**Task to carry out:** Find the line in the entries below that contains "blue pyramid: 1 -> 0". Repeat it exactly, and every line after it through the line that contains "yellow pyramid: 0 -> 4".

**Entries provided:**
══════════════════════════════
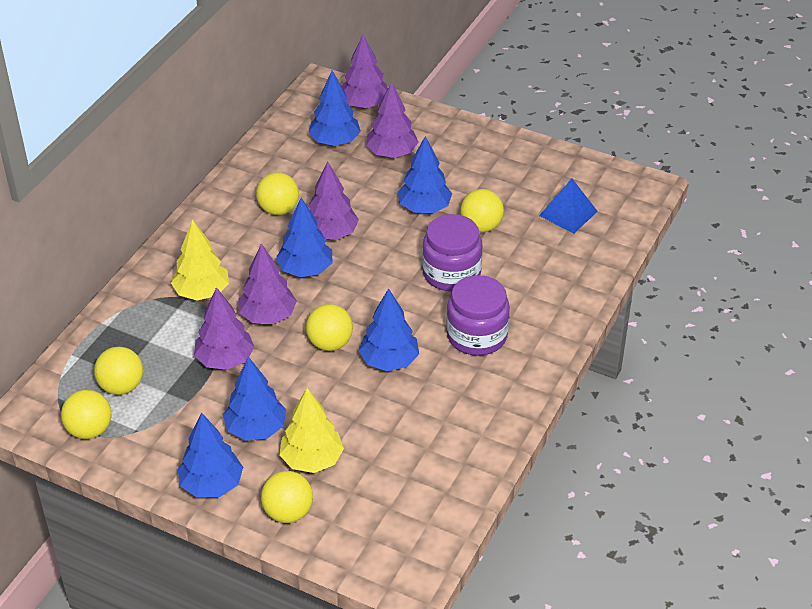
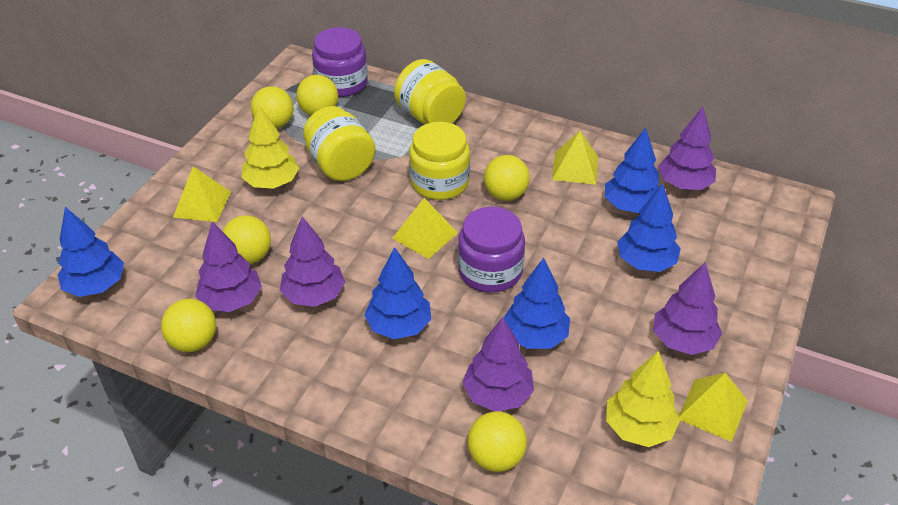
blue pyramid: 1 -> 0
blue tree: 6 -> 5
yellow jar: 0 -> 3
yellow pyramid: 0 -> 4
══════════════════════════════
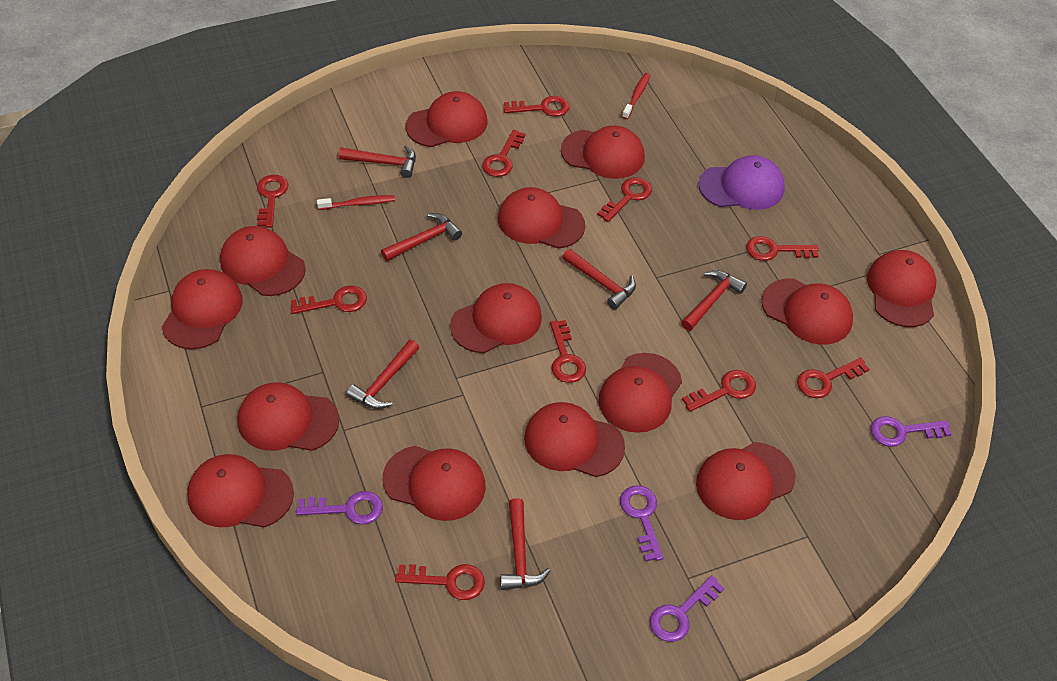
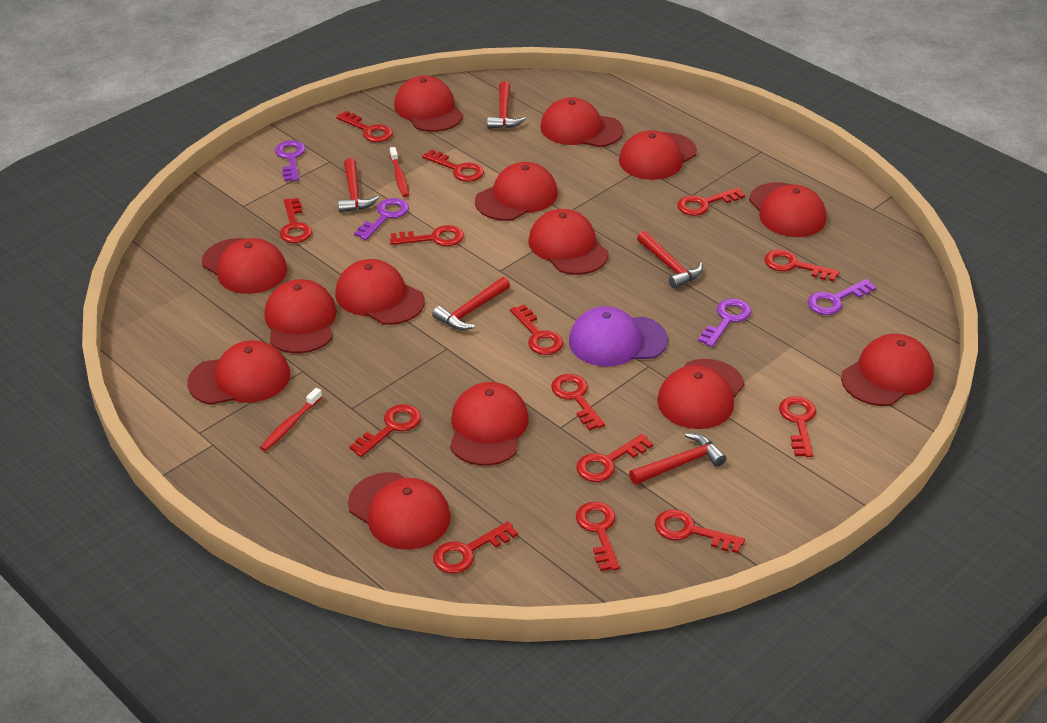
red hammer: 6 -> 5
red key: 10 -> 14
══════════════════════════════
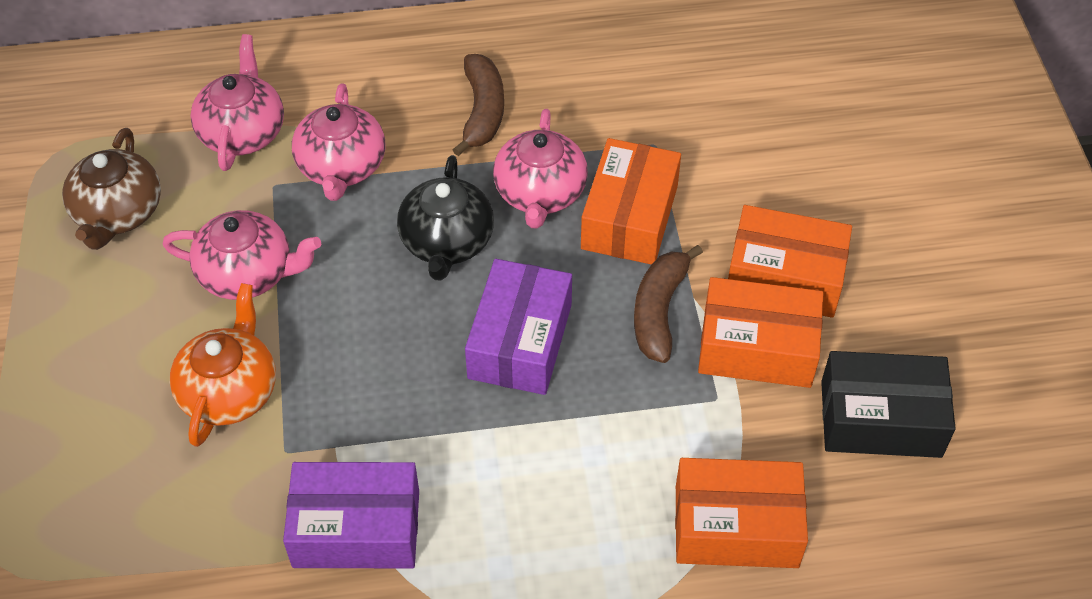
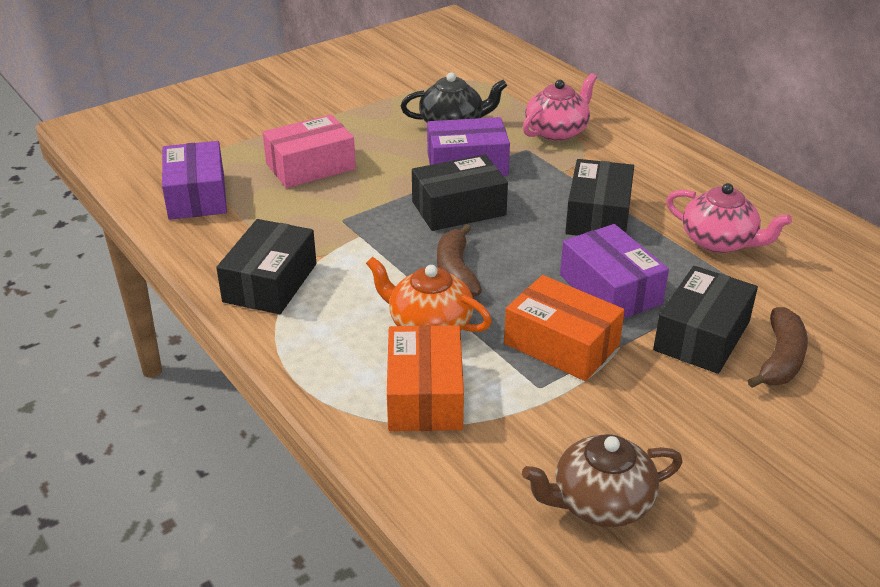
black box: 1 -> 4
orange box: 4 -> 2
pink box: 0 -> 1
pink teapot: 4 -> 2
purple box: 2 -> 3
══════════════════════════════
**Task output:**
blue pyramid: 1 -> 0
blue tree: 6 -> 5
yellow jar: 0 -> 3
yellow pyramid: 0 -> 4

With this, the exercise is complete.